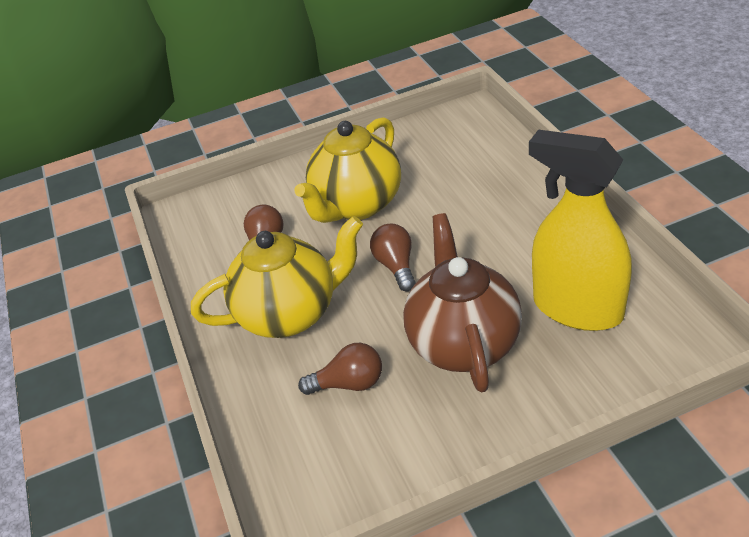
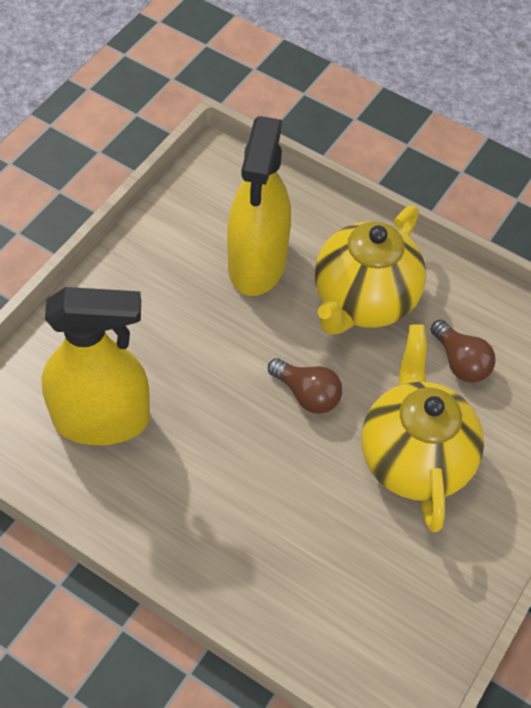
camera: 135 degrees right, 15 degrees up
(349, 383) = (257, 263): brown light bulb -> yellow spray bottle
(463, 343) = (186, 339): brown teapot -> none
○ ○ ○ ○ ○
### [What the task asks]
Output the full material exactly as given, without its pictures.

### [Output below]
camera: 135 degrees right, 15 degrees up
(349, 383) = (257, 263): brown light bulb -> yellow spray bottle
(463, 343) = (186, 339): brown teapot -> none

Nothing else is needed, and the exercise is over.